Records for processing:

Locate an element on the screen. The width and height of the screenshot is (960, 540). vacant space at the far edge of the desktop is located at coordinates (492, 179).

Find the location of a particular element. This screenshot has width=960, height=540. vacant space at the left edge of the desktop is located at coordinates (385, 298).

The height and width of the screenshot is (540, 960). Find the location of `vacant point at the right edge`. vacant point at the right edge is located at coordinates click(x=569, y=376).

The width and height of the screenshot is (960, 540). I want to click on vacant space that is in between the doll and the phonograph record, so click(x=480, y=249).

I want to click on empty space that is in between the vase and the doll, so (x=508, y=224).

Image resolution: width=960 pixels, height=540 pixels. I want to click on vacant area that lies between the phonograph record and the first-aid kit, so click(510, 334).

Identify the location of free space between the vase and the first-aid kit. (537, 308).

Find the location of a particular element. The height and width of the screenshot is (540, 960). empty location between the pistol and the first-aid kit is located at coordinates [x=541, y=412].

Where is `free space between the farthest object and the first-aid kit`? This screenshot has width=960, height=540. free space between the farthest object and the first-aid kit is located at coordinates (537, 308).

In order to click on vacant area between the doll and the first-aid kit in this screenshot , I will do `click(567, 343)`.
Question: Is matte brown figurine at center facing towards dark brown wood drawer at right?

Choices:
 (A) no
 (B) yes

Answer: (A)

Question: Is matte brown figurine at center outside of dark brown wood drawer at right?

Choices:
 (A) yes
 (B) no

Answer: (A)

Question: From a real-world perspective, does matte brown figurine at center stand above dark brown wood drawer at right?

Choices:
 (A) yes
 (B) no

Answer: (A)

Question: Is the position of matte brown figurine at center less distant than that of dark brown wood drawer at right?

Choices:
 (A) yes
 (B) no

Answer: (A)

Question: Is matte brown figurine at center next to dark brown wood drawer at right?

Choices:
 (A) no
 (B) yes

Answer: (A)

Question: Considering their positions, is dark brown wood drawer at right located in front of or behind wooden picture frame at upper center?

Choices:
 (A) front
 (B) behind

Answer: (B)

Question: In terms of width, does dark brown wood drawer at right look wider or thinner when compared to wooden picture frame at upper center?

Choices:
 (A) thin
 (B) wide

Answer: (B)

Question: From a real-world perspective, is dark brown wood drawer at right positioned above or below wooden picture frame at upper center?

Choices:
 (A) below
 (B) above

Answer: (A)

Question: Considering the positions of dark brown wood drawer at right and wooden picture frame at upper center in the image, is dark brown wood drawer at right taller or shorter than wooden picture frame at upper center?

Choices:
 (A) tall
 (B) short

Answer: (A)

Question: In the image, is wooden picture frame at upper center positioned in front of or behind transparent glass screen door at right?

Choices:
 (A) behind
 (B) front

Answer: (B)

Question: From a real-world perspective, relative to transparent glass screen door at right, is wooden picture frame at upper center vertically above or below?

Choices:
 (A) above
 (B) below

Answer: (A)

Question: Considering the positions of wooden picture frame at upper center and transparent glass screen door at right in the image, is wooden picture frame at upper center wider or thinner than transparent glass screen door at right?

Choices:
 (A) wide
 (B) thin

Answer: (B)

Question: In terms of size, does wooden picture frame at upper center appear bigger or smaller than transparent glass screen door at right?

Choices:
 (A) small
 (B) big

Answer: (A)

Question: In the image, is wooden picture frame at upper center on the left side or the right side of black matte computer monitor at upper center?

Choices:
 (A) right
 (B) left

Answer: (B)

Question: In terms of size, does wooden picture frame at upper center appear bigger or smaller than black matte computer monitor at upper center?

Task to carry out: Rewrite all the entries above, changing every "first-aid kit" to "toolbox" and leaving everything else as it is.

Solution to this task:
Locate an element on the screen. The width and height of the screenshot is (960, 540). vacant space at the far edge of the desktop is located at coordinates (492, 179).

Find the location of a particular element. This screenshot has width=960, height=540. vacant space at the left edge of the desktop is located at coordinates (385, 298).

The height and width of the screenshot is (540, 960). Find the location of `vacant point at the right edge`. vacant point at the right edge is located at coordinates click(x=569, y=376).

The width and height of the screenshot is (960, 540). I want to click on vacant space that is in between the doll and the phonograph record, so click(x=480, y=249).

I want to click on empty space that is in between the vase and the doll, so (x=508, y=224).

Image resolution: width=960 pixels, height=540 pixels. I want to click on vacant area that lies between the phonograph record and the toolbox, so click(510, 334).

Identify the location of free space between the vase and the toolbox. (537, 308).

Find the location of a particular element. The height and width of the screenshot is (540, 960). empty location between the pistol and the toolbox is located at coordinates [x=541, y=412].

Where is `free space between the farthest object and the toolbox`? This screenshot has width=960, height=540. free space between the farthest object and the toolbox is located at coordinates (537, 308).

In order to click on vacant area between the doll and the toolbox in this screenshot , I will do `click(567, 343)`.
Question: Is matte brown figurine at center facing towards dark brown wood drawer at right?

Choices:
 (A) no
 (B) yes

Answer: (A)

Question: Is matte brown figurine at center outside of dark brown wood drawer at right?

Choices:
 (A) yes
 (B) no

Answer: (A)

Question: From a real-world perspective, does matte brown figurine at center stand above dark brown wood drawer at right?

Choices:
 (A) yes
 (B) no

Answer: (A)

Question: Is the position of matte brown figurine at center less distant than that of dark brown wood drawer at right?

Choices:
 (A) yes
 (B) no

Answer: (A)

Question: Is matte brown figurine at center next to dark brown wood drawer at right?

Choices:
 (A) no
 (B) yes

Answer: (A)

Question: Considering their positions, is dark brown wood drawer at right located in front of or behind wooden picture frame at upper center?

Choices:
 (A) front
 (B) behind

Answer: (B)

Question: In terms of width, does dark brown wood drawer at right look wider or thinner when compared to wooden picture frame at upper center?

Choices:
 (A) thin
 (B) wide

Answer: (B)

Question: From a real-world perspective, is dark brown wood drawer at right positioned above or below wooden picture frame at upper center?

Choices:
 (A) below
 (B) above

Answer: (A)

Question: Considering the positions of dark brown wood drawer at right and wooden picture frame at upper center in the image, is dark brown wood drawer at right taller or shorter than wooden picture frame at upper center?

Choices:
 (A) tall
 (B) short

Answer: (A)

Question: In the image, is wooden picture frame at upper center positioned in front of or behind transparent glass screen door at right?

Choices:
 (A) behind
 (B) front

Answer: (B)

Question: From a real-world perspective, relative to transparent glass screen door at right, is wooden picture frame at upper center vertically above or below?

Choices:
 (A) above
 (B) below

Answer: (A)

Question: Considering the positions of wooden picture frame at upper center and transparent glass screen door at right in the image, is wooden picture frame at upper center wider or thinner than transparent glass screen door at right?

Choices:
 (A) wide
 (B) thin

Answer: (B)

Question: In terms of size, does wooden picture frame at upper center appear bigger or smaller than transparent glass screen door at right?

Choices:
 (A) small
 (B) big

Answer: (A)

Question: In the image, is wooden picture frame at upper center on the left side or the right side of black matte computer monitor at upper center?

Choices:
 (A) right
 (B) left

Answer: (B)

Question: In terms of size, does wooden picture frame at upper center appear bigger or smaller than black matte computer monitor at upper center?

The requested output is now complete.